§ **EXERCISE BRIEF**:
If a record holds a picture, please leave the picture out and copy the rest of the record exactly.

Excerpts from a dataset:
──────
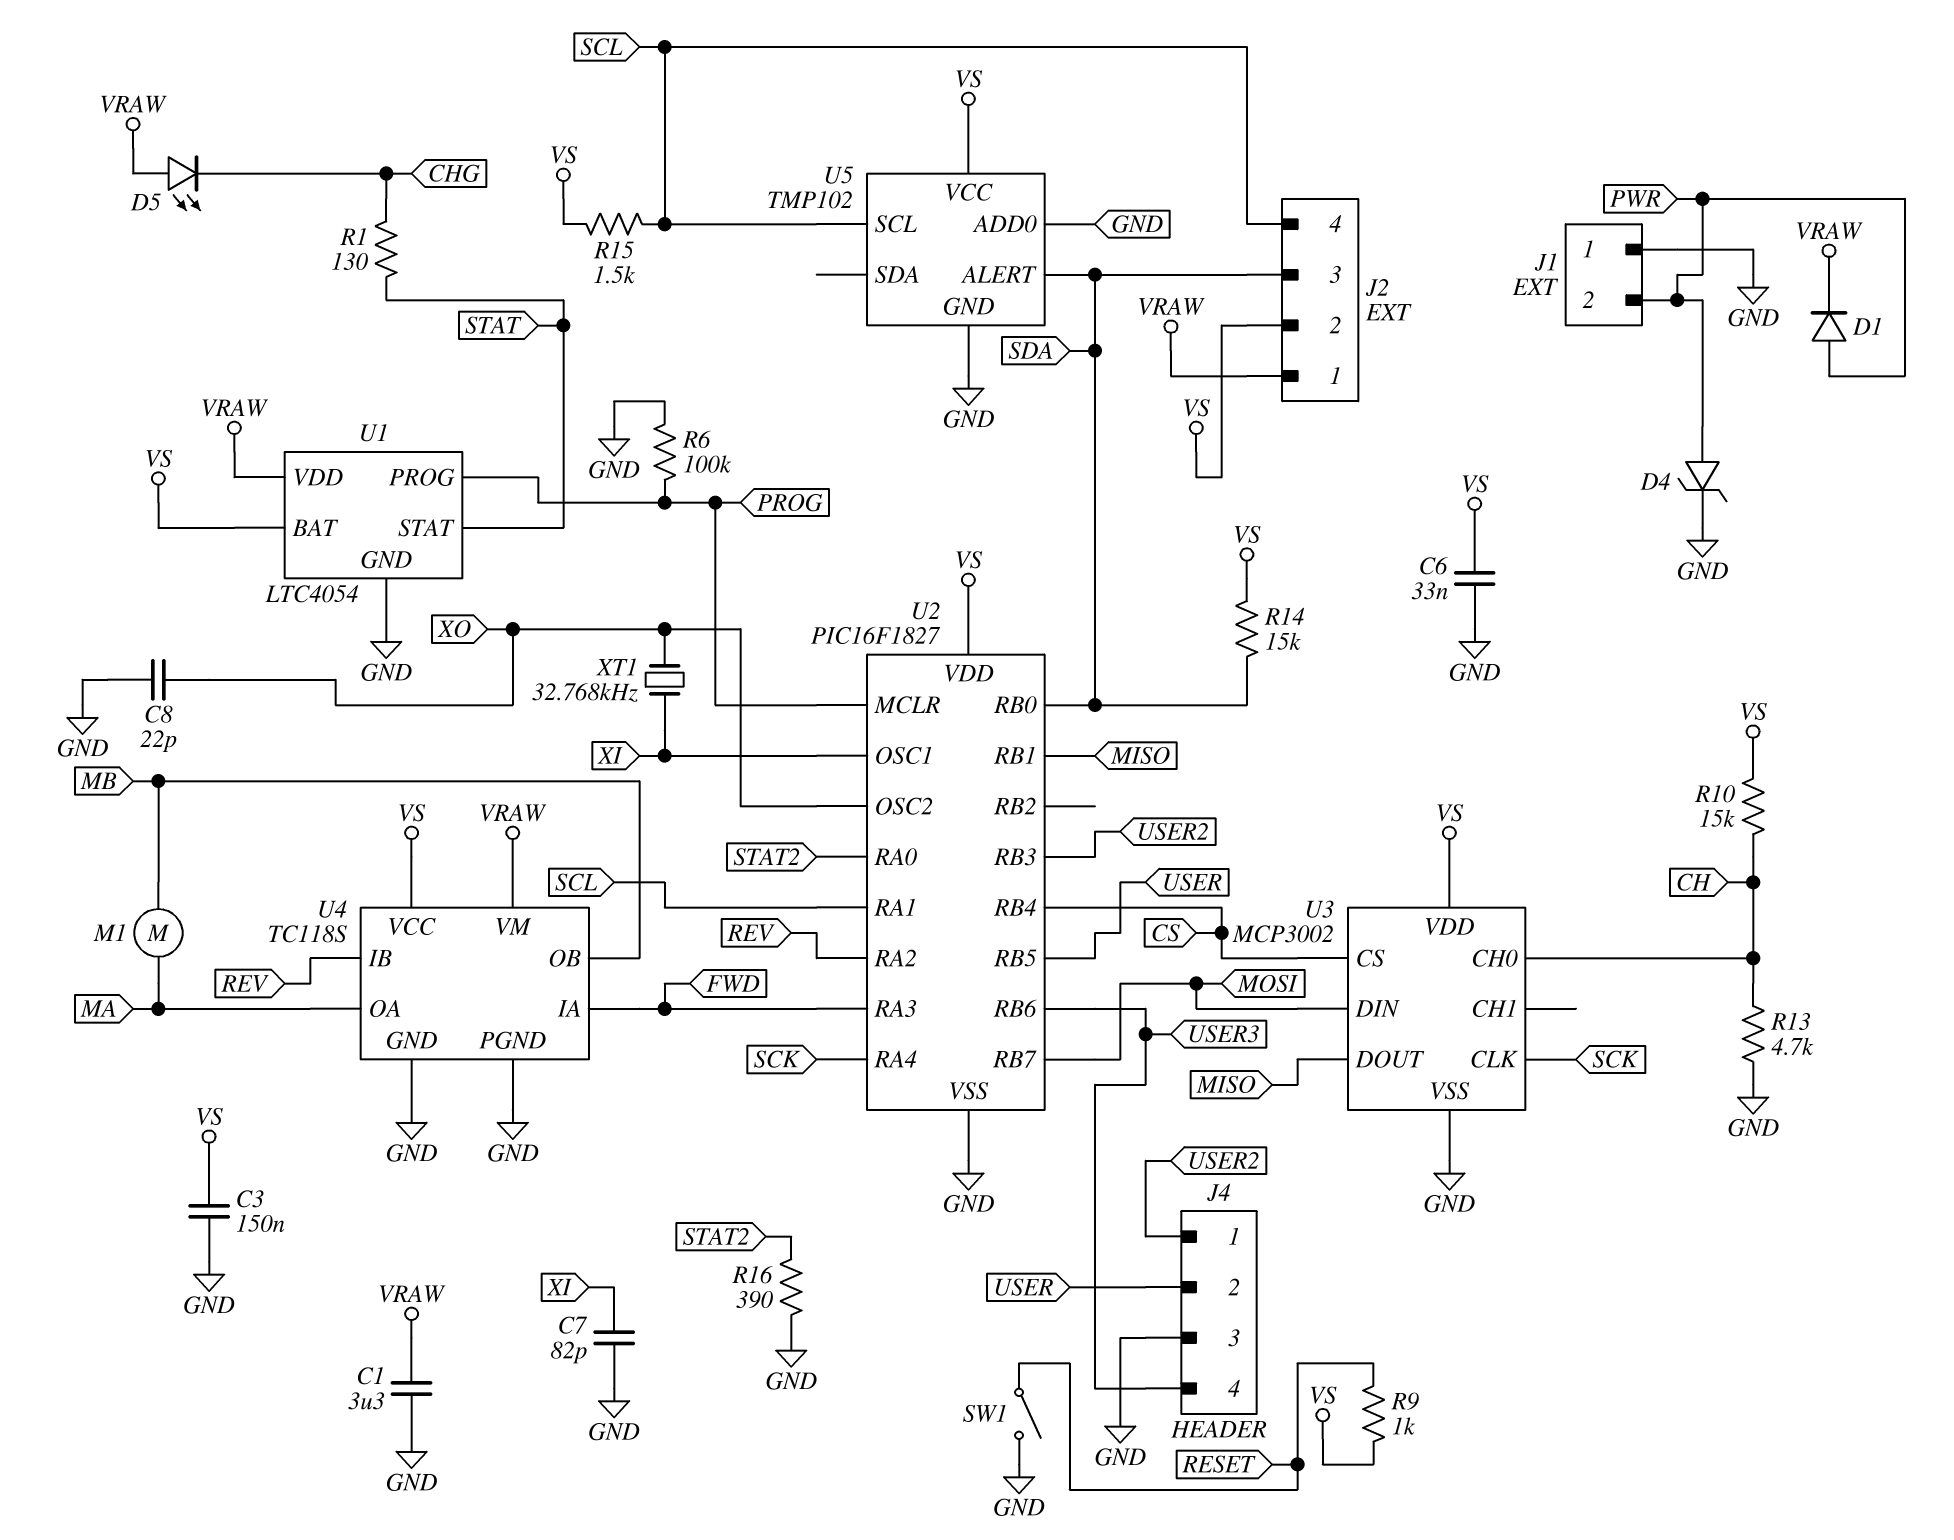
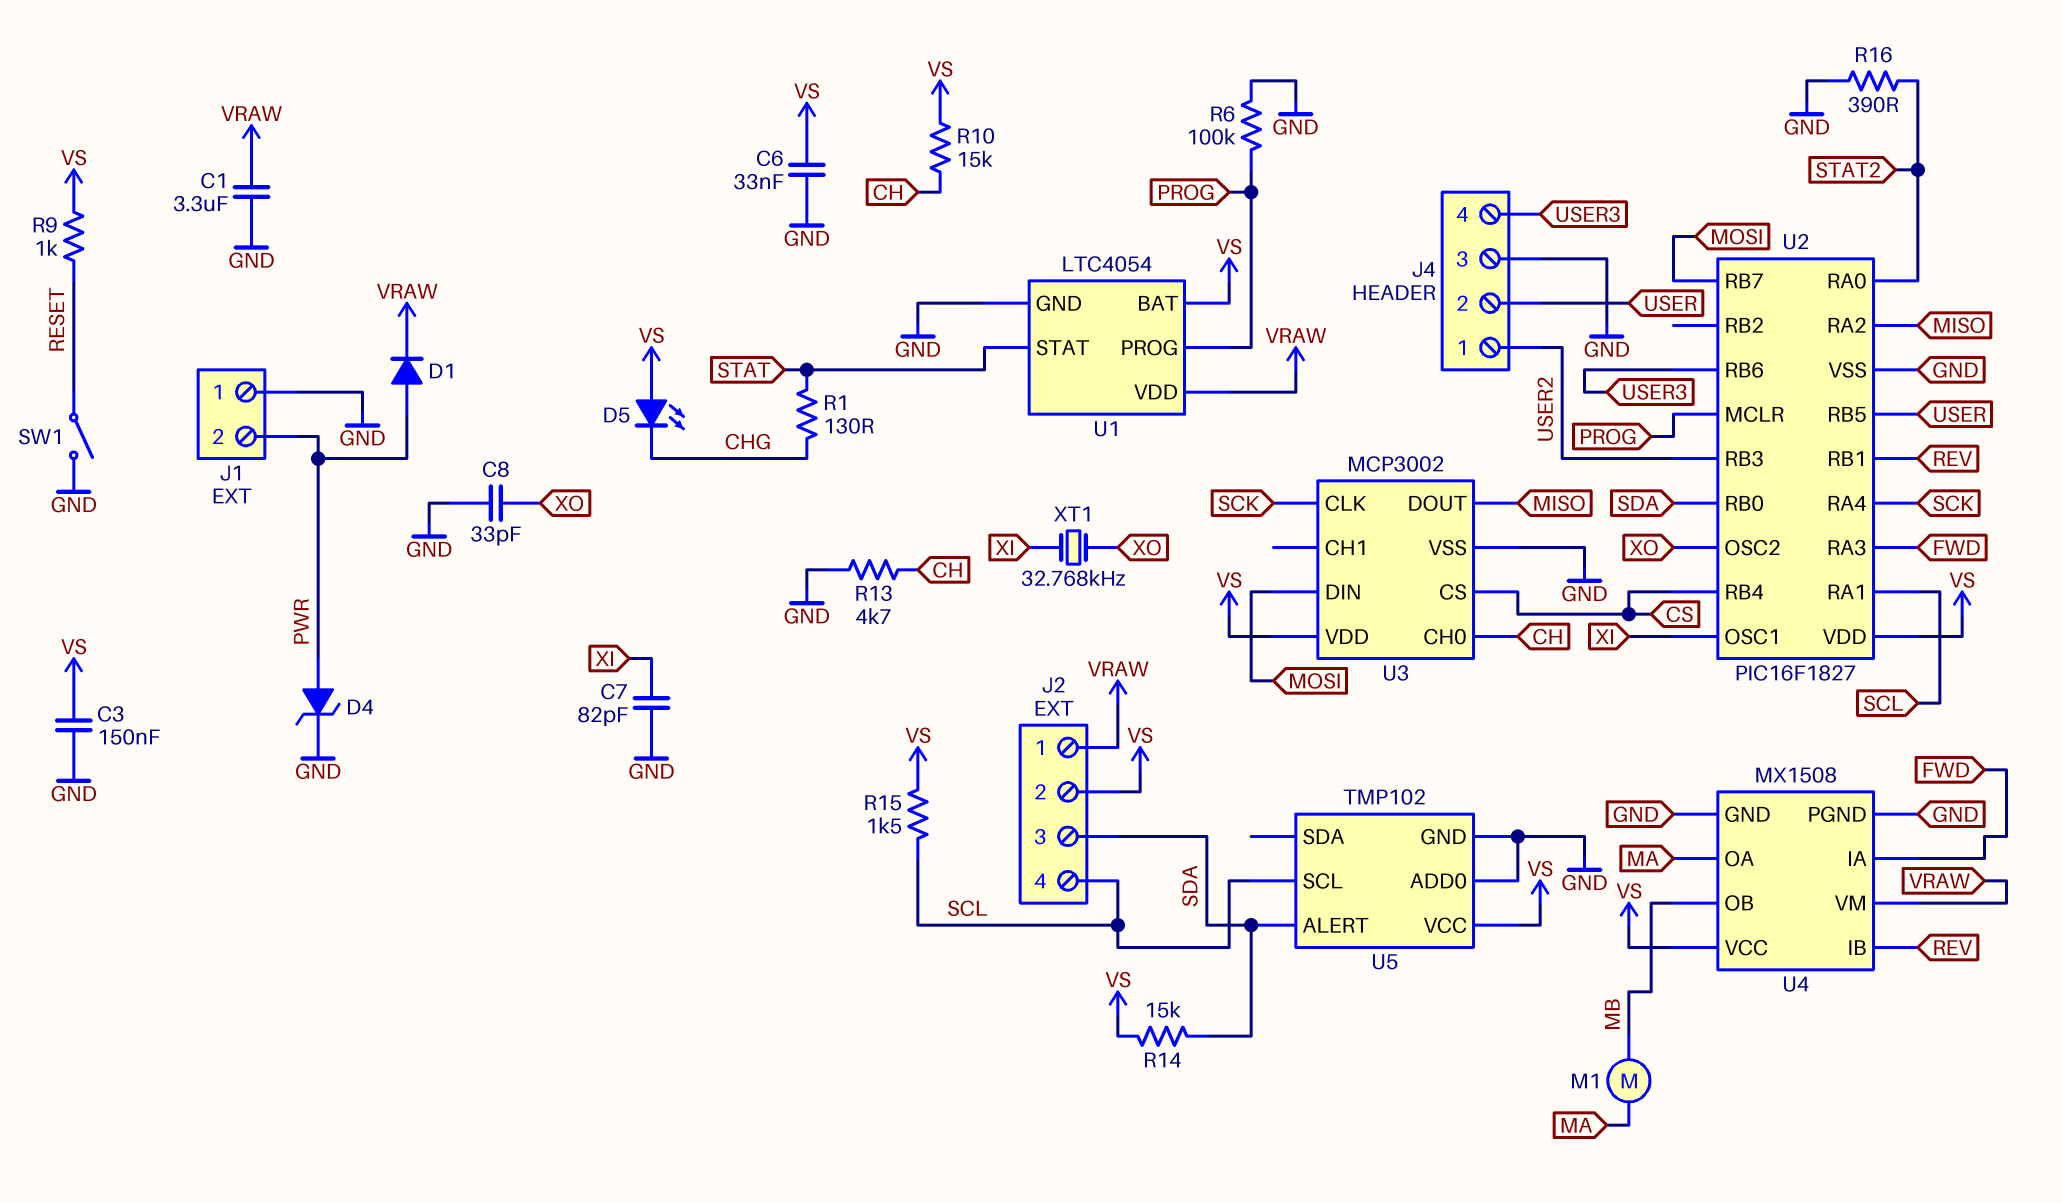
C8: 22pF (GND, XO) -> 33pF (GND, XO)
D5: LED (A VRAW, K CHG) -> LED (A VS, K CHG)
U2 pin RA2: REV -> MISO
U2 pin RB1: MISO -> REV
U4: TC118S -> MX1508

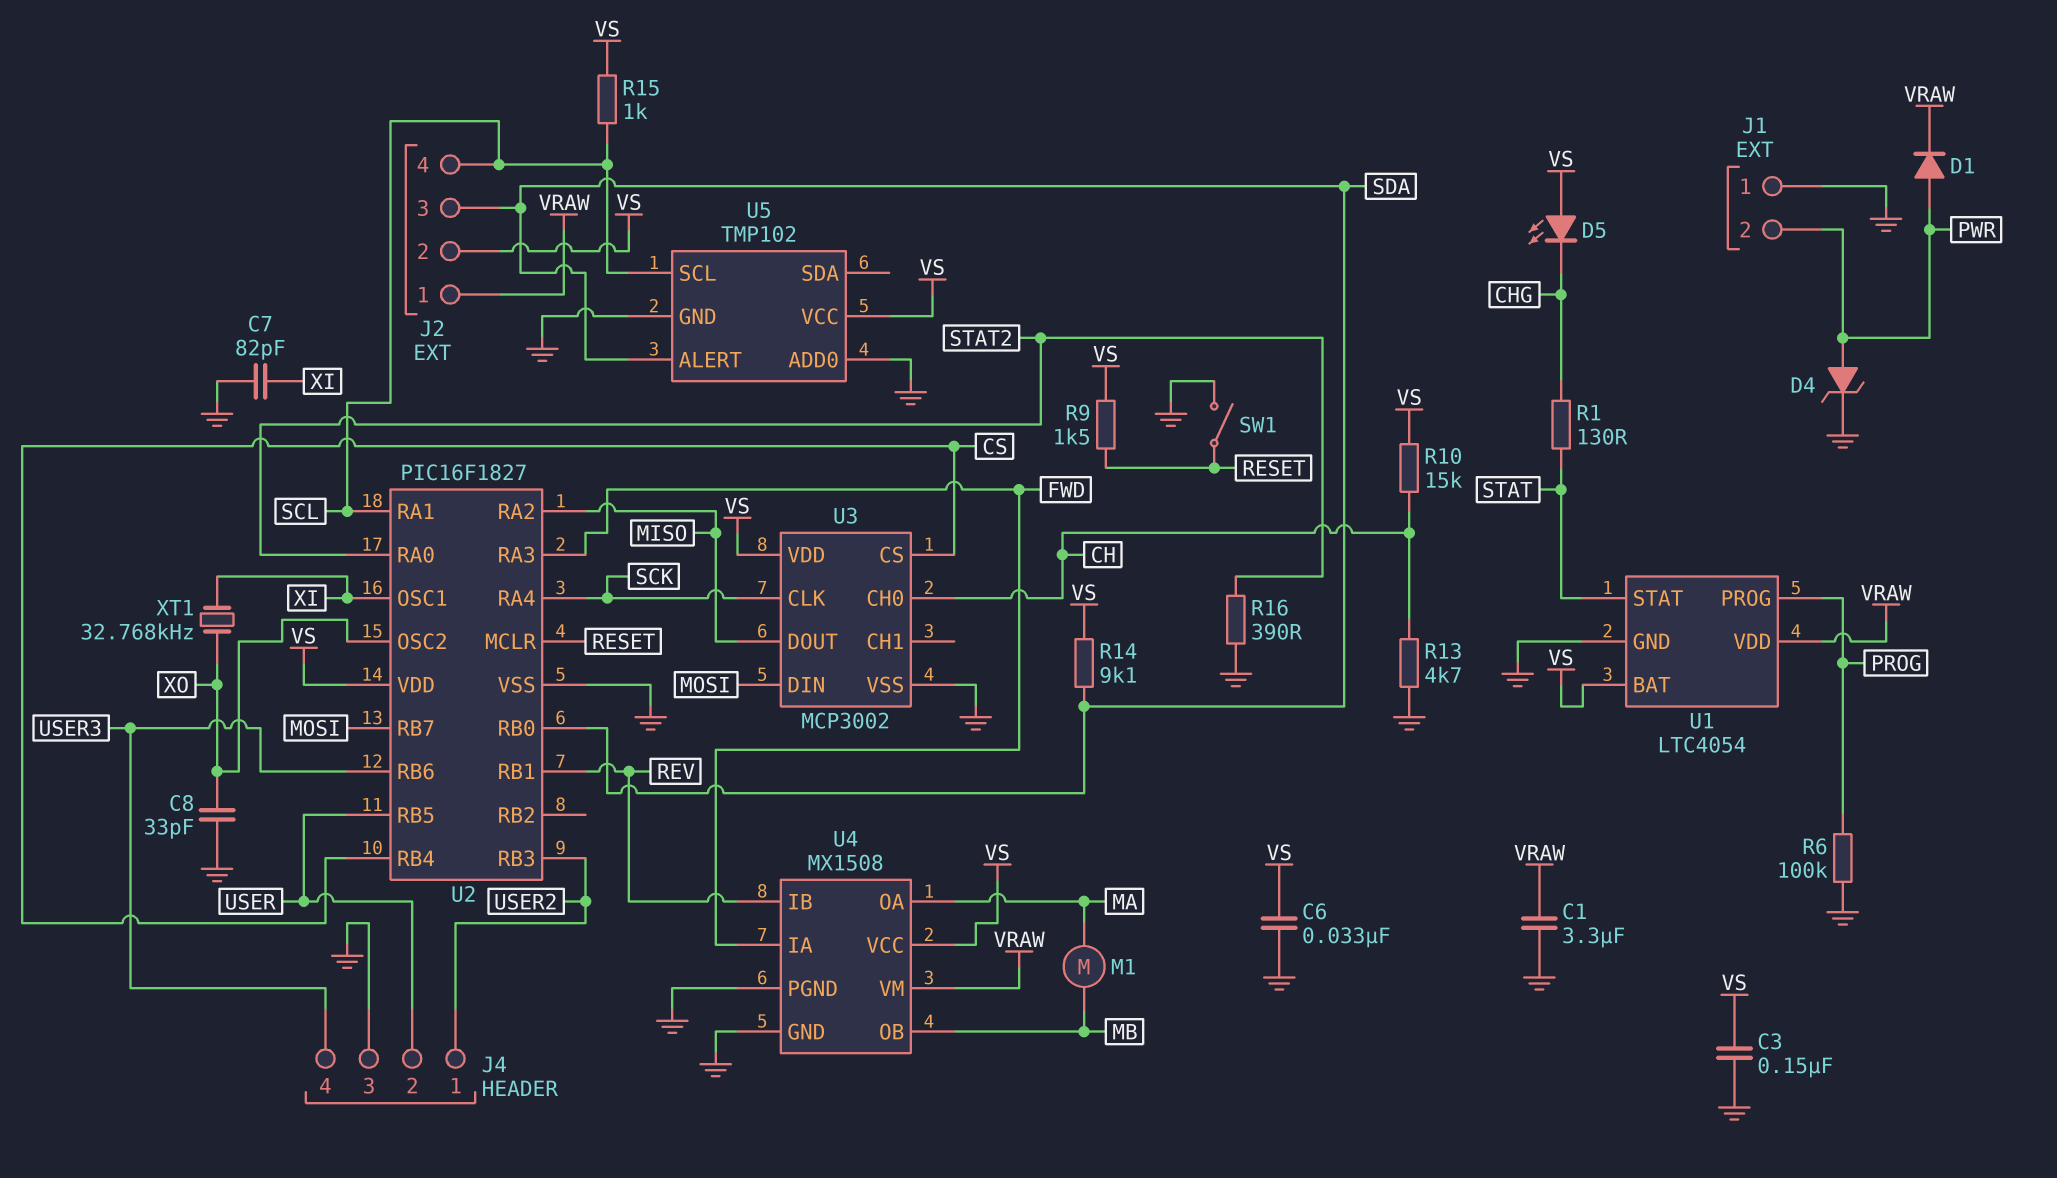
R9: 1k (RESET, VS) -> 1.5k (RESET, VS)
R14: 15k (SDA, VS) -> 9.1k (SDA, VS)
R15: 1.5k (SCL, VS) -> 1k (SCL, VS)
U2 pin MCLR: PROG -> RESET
──────
§ **WRITTEN REPLY**:
C8: 22pF (GND, XO) -> 33pF (GND, XO)
D5: LED (A VRAW, K CHG) -> LED (A VS, K CHG)
U2 pin RA2: REV -> MISO
U2 pin RB1: MISO -> REV
U4: TC118S -> MX1508

R9: 1k (RESET, VS) -> 1.5k (RESET, VS)
R14: 15k (SDA, VS) -> 9.1k (SDA, VS)
R15: 1.5k (SCL, VS) -> 1k (SCL, VS)
U2 pin MCLR: PROG -> RESET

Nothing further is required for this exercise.